■ **Activity**: Give an exact reproduction of all the lines in the listing.

■ **Data excerpt**:
----

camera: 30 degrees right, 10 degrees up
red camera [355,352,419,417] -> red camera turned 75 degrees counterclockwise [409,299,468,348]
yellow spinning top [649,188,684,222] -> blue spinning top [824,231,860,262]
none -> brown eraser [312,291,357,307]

----

■ **Solution for this task**:
camera: 30 degrees right, 10 degrees up
red camera [355,352,419,417] -> red camera turned 75 degrees counterclockwise [409,299,468,348]
yellow spinning top [649,188,684,222] -> blue spinning top [824,231,860,262]
none -> brown eraser [312,291,357,307]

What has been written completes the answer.